#### RECORDED DATA ####
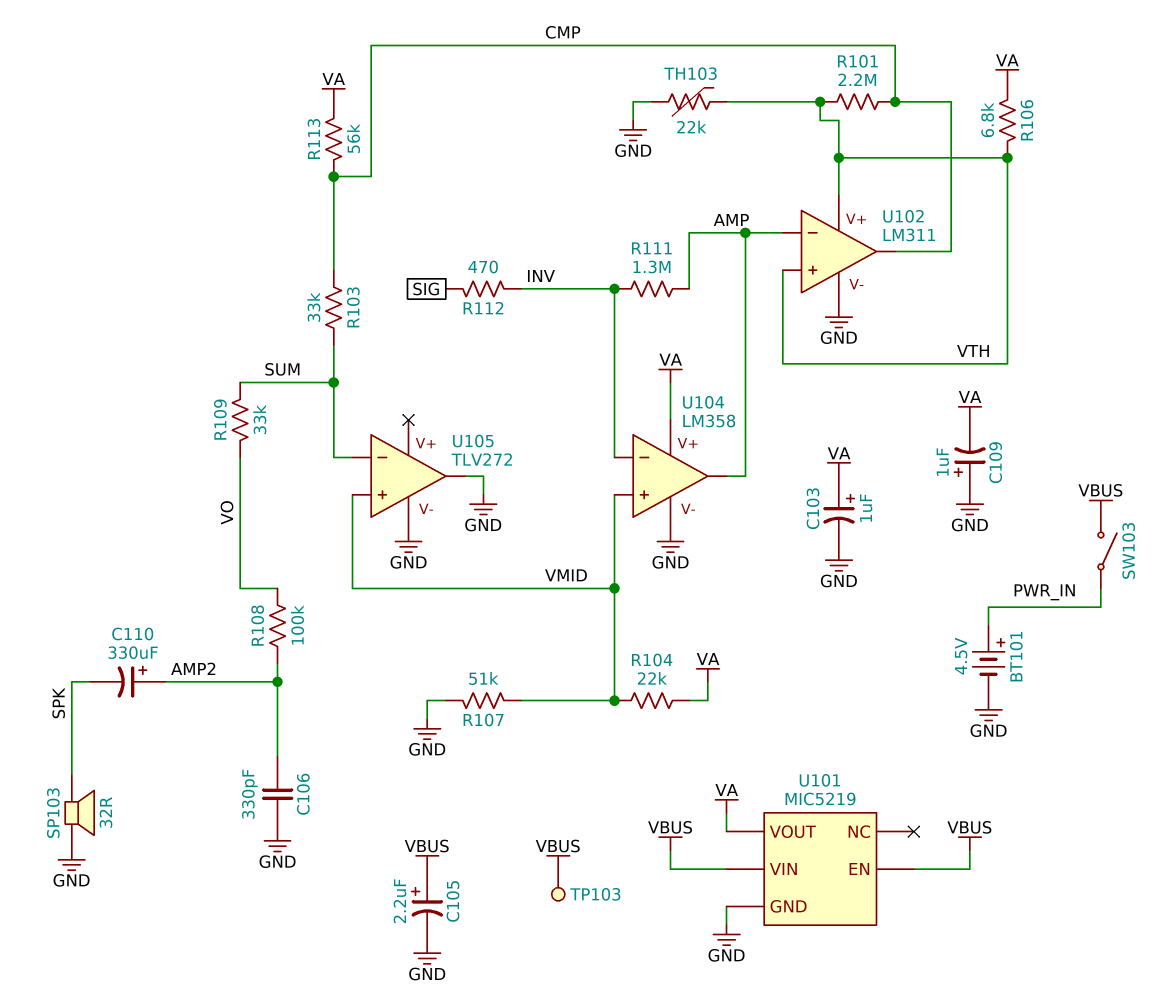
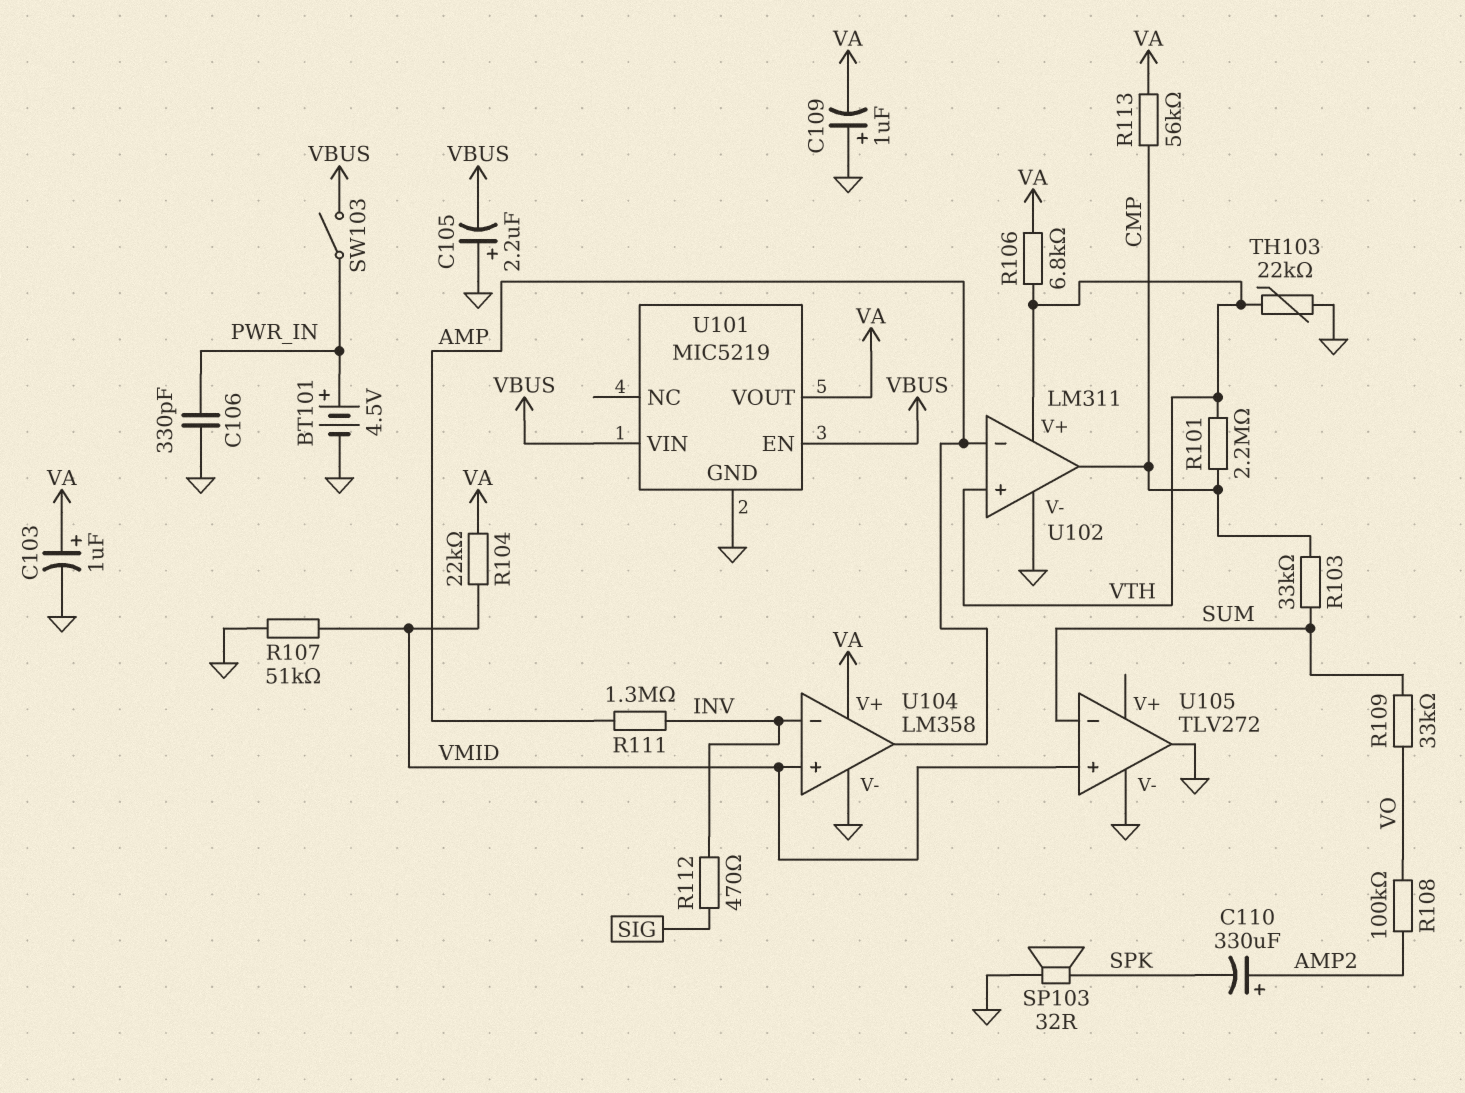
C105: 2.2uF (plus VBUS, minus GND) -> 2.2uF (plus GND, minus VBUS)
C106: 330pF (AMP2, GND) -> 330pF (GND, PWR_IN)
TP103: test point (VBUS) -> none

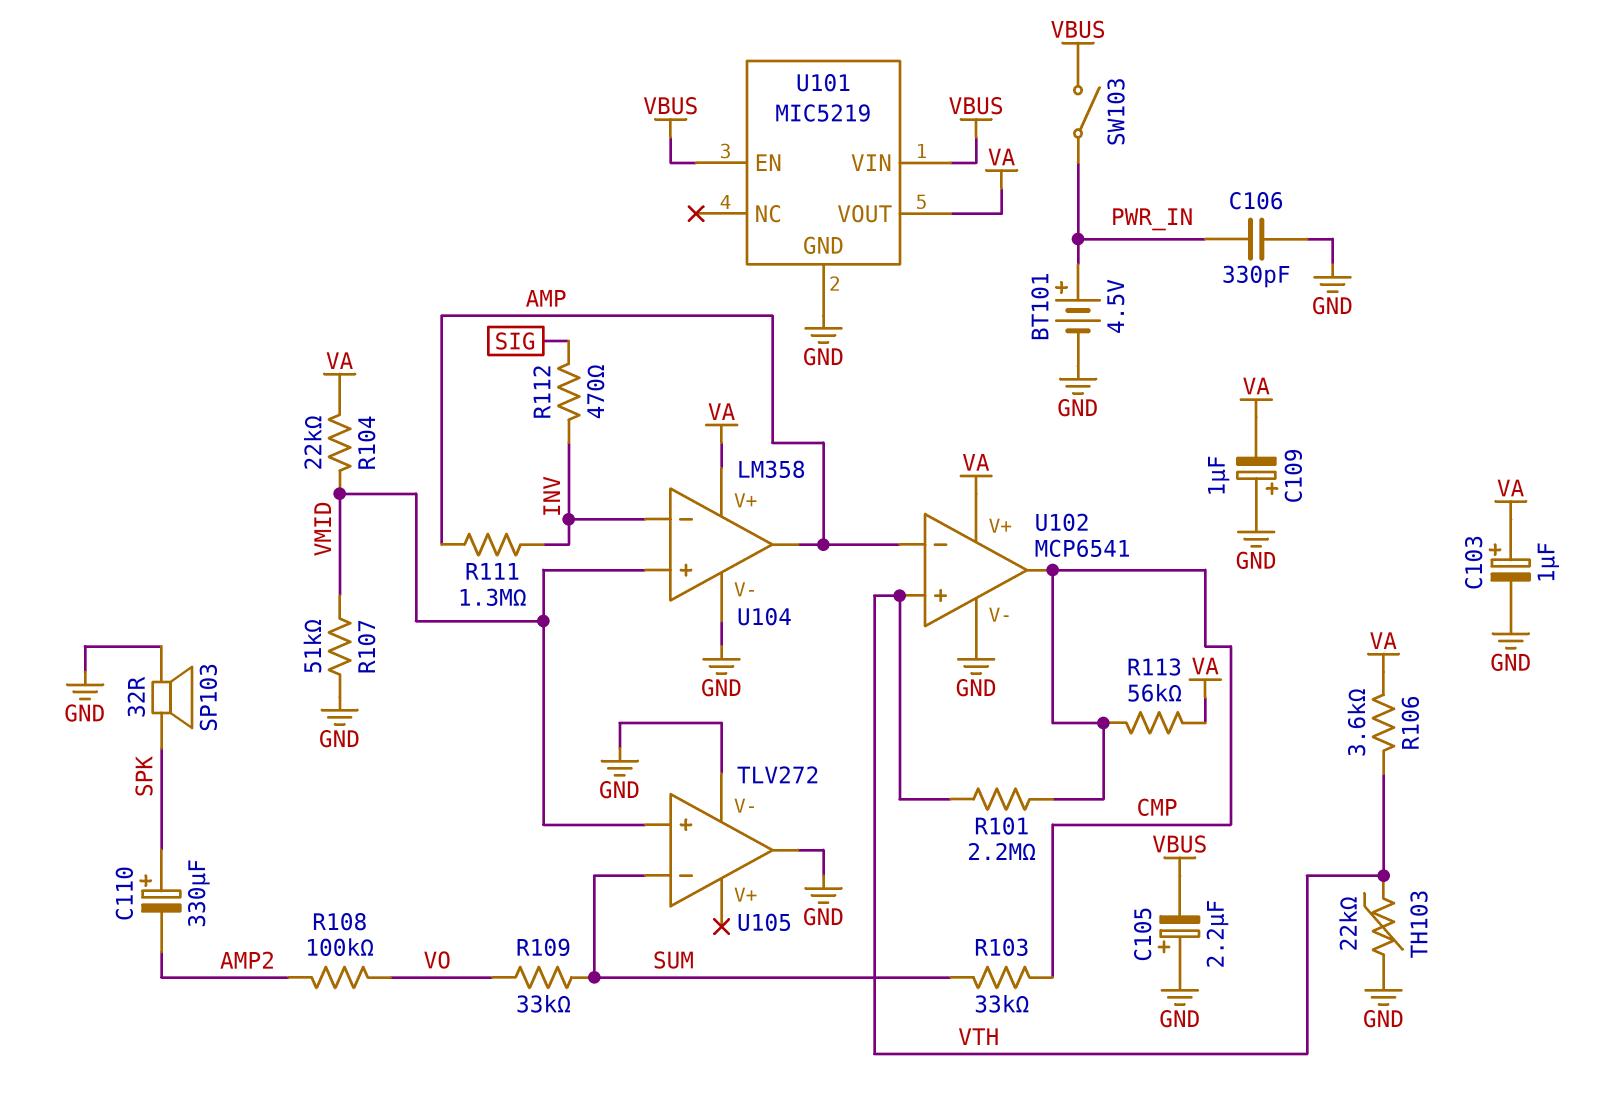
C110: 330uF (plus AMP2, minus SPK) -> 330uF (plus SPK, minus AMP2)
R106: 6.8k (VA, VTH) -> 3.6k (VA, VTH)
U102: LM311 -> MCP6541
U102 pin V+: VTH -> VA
####
● EXERCISE BRIEF
The expected output is the run of lines from the one that includes "R106: 6.8k (VA, VTH) -> 3.6k (VA, VTH)" through the end of the listing above, exactly as they stand.

● RESULT FOR THIS TASK
R106: 6.8k (VA, VTH) -> 3.6k (VA, VTH)
U102: LM311 -> MCP6541
U102 pin V+: VTH -> VA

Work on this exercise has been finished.